━━ Source records ━━

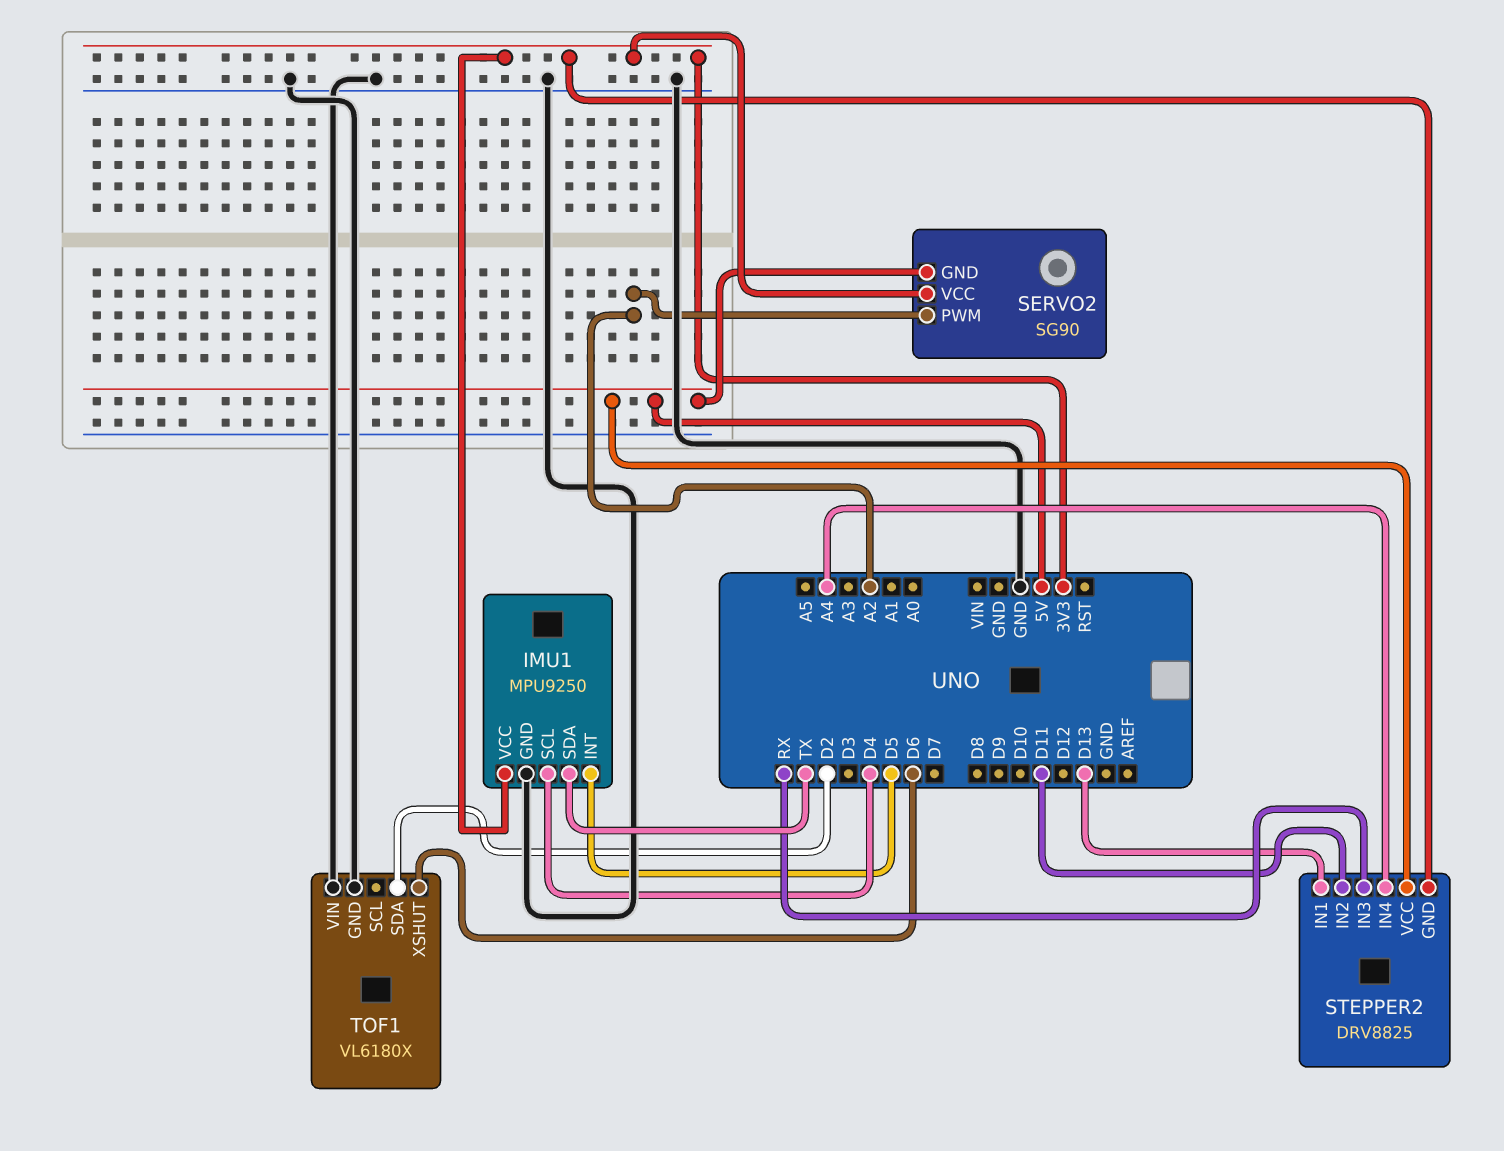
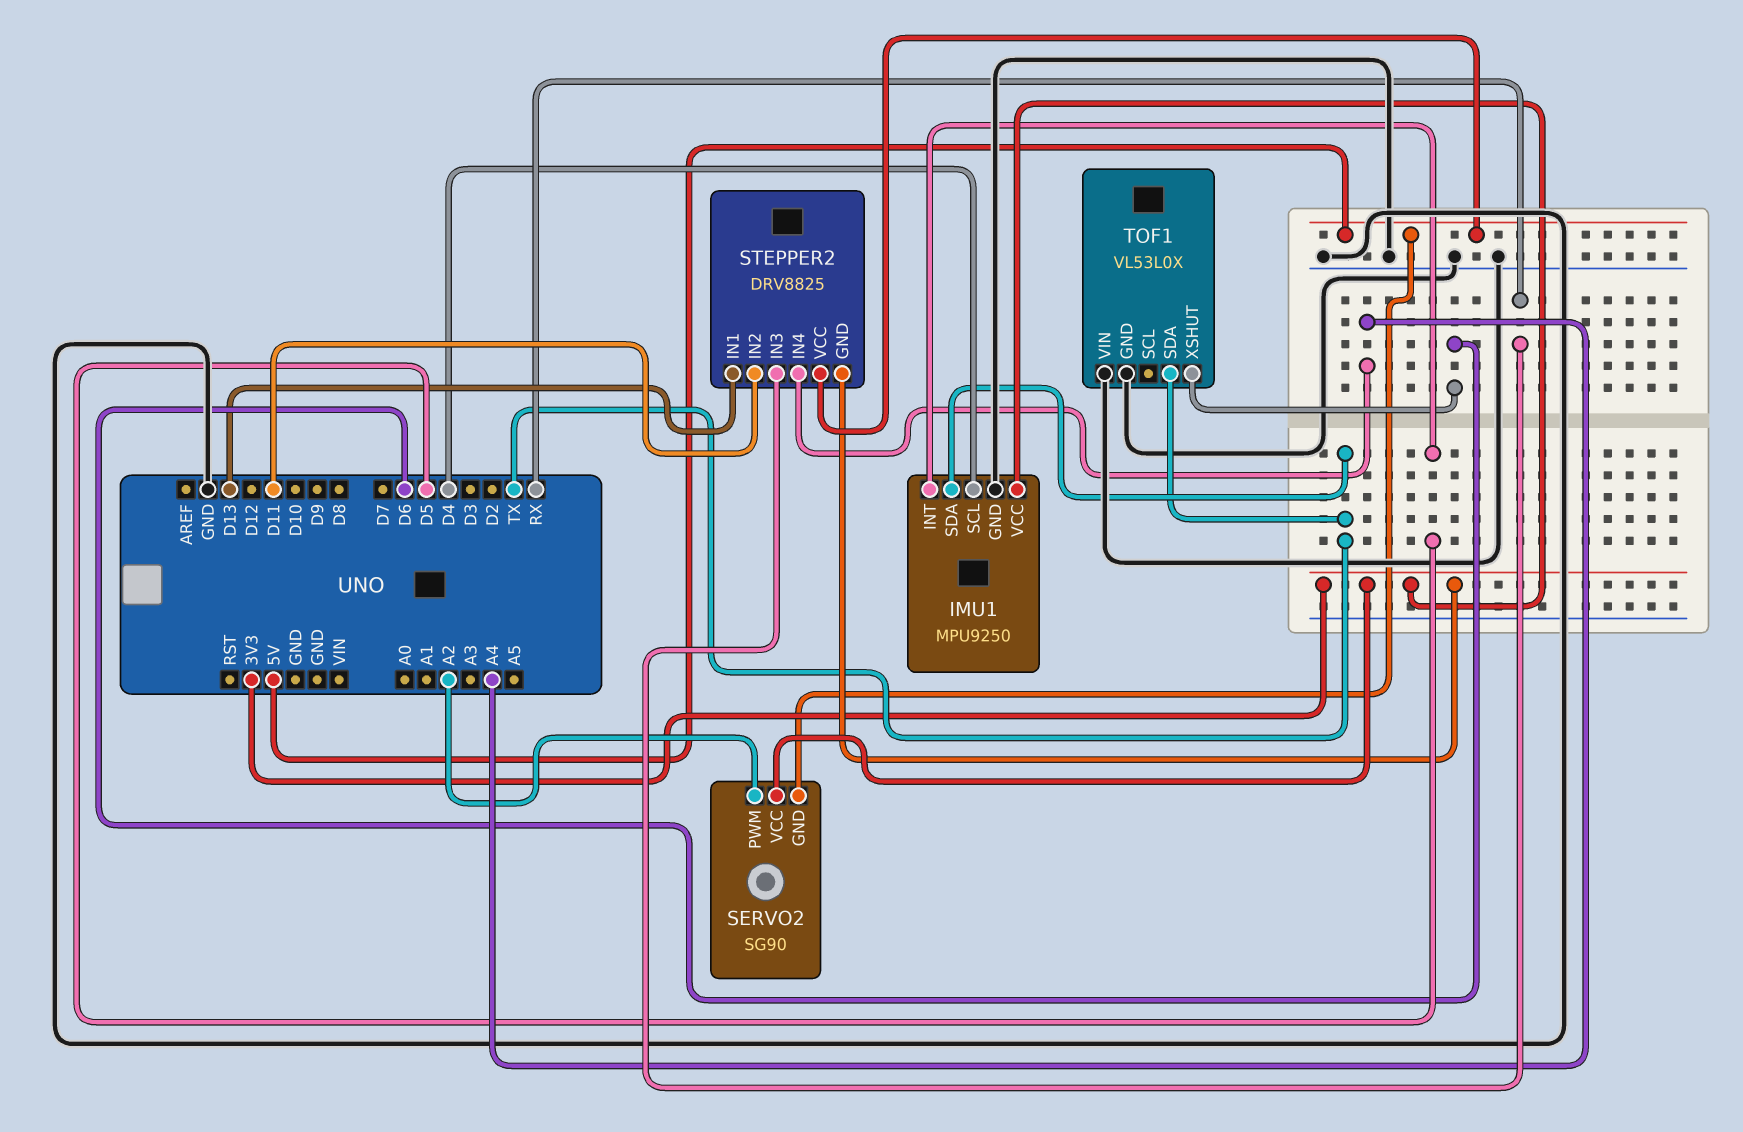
TOF1: VL6180X -> VL53L0X
TOF1 pin SDA: D2 -> TX

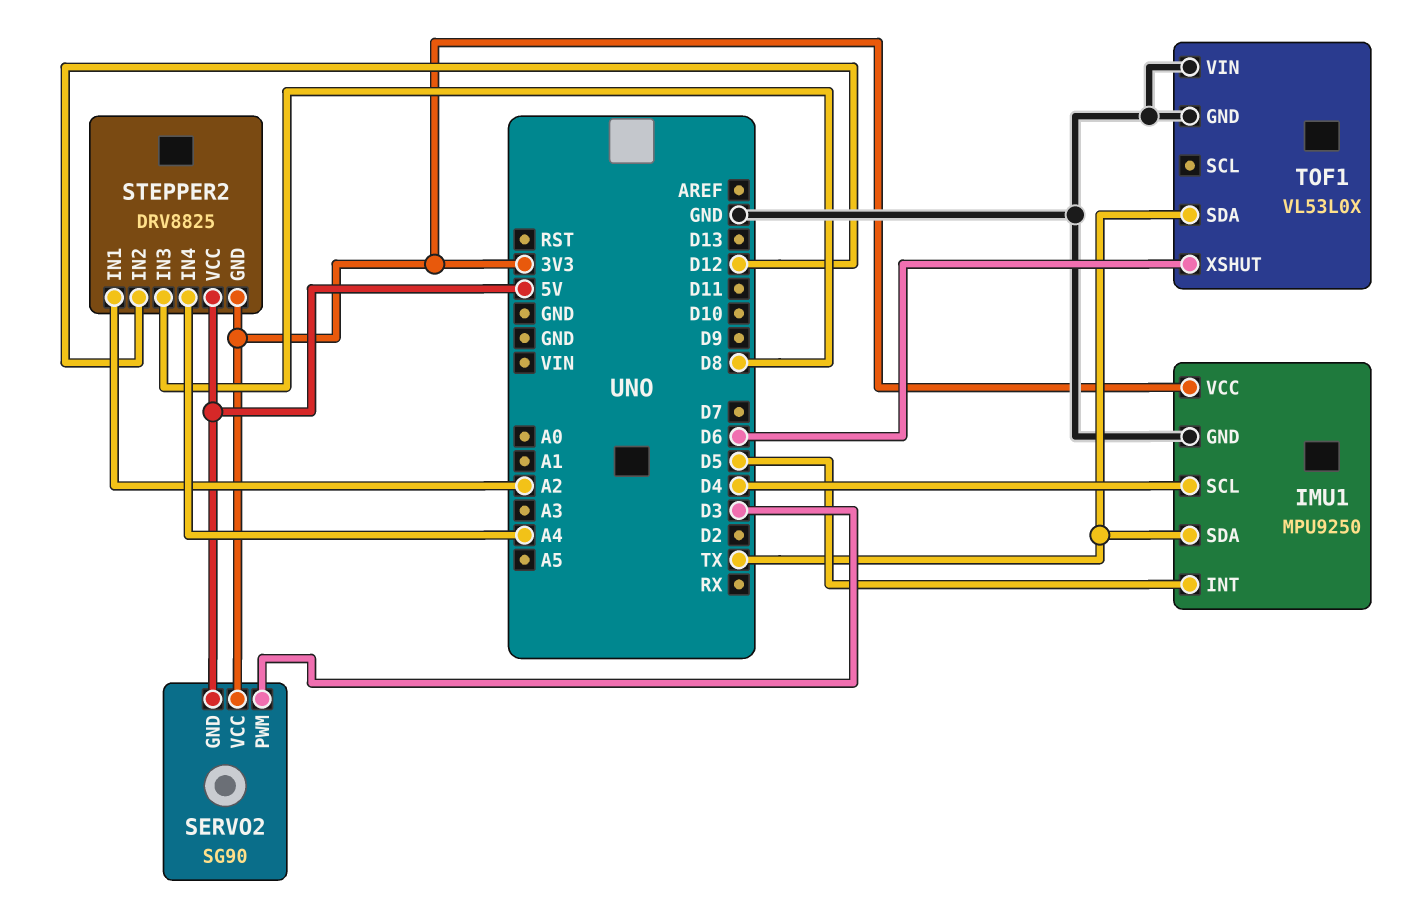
SERVO2 pin PWM: A2 -> D3
STEPPER2 pin IN1: D13 -> A2
STEPPER2 pin IN2: D11 -> D12
STEPPER2 pin IN3: RX -> D8

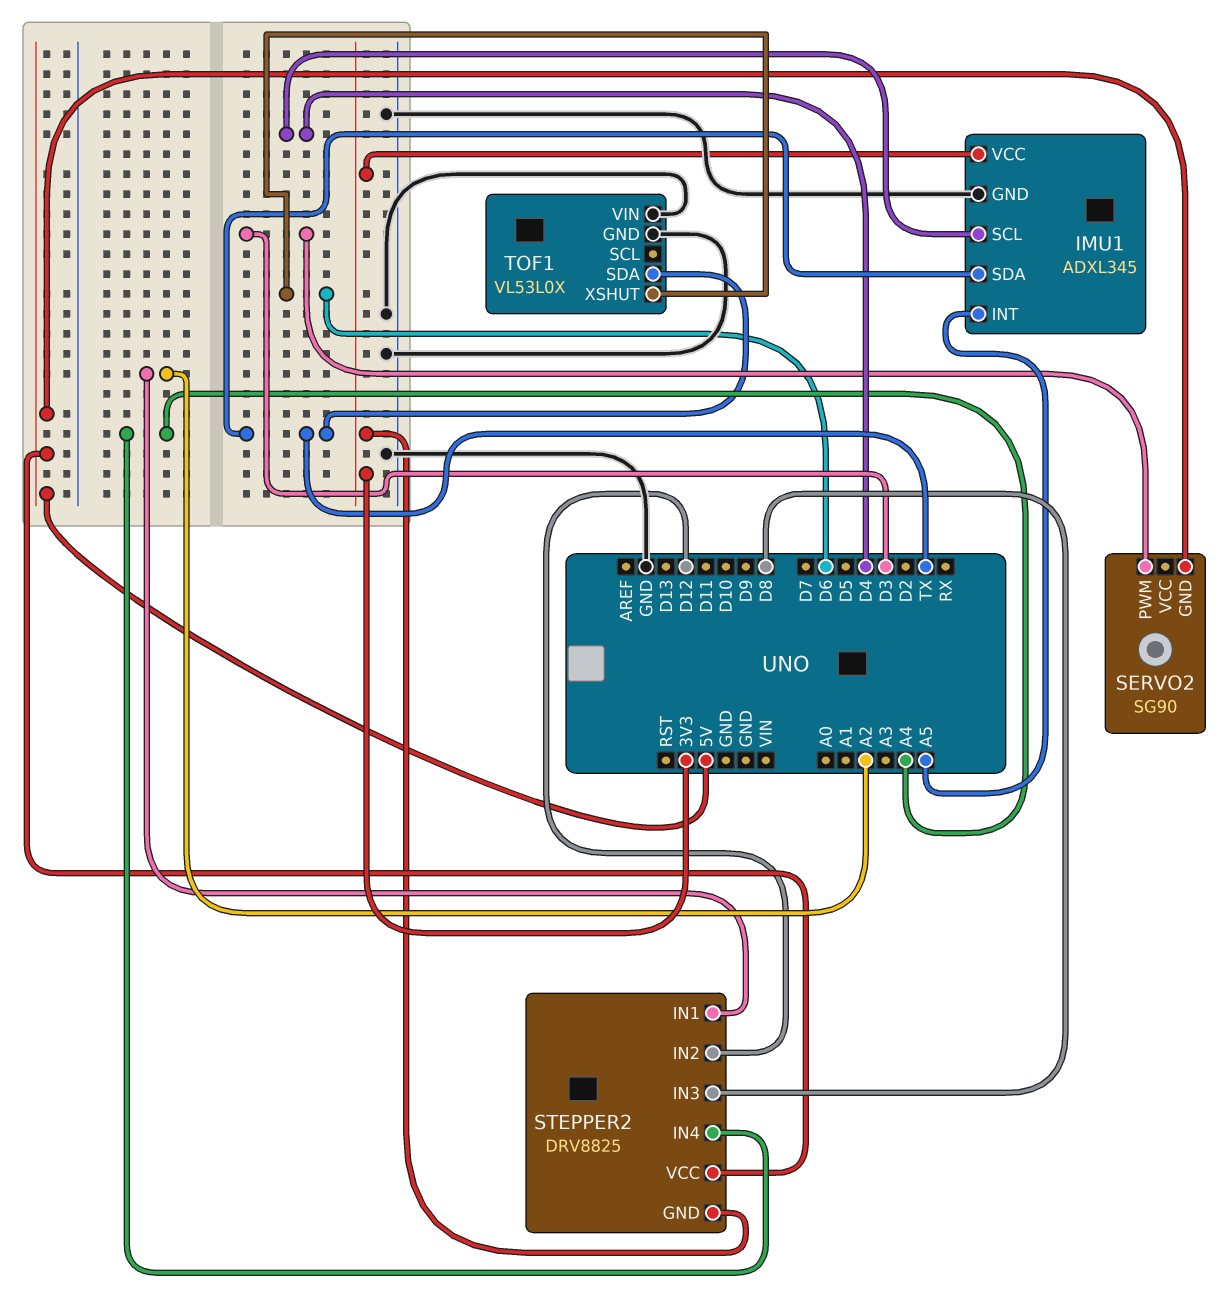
IMU1: MPU9250 -> ADXL345
IMU1 pin INT: D5 -> A5
SERVO2 pin VCC: 3V3 -> none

━━━

Brief | Above are the records; transcribe them exactly without the pictures.

Response area |
TOF1: VL6180X -> VL53L0X
TOF1 pin SDA: D2 -> TX

SERVO2 pin PWM: A2 -> D3
STEPPER2 pin IN1: D13 -> A2
STEPPER2 pin IN2: D11 -> D12
STEPPER2 pin IN3: RX -> D8

IMU1: MPU9250 -> ADXL345
IMU1 pin INT: D5 -> A5
SERVO2 pin VCC: 3V3 -> none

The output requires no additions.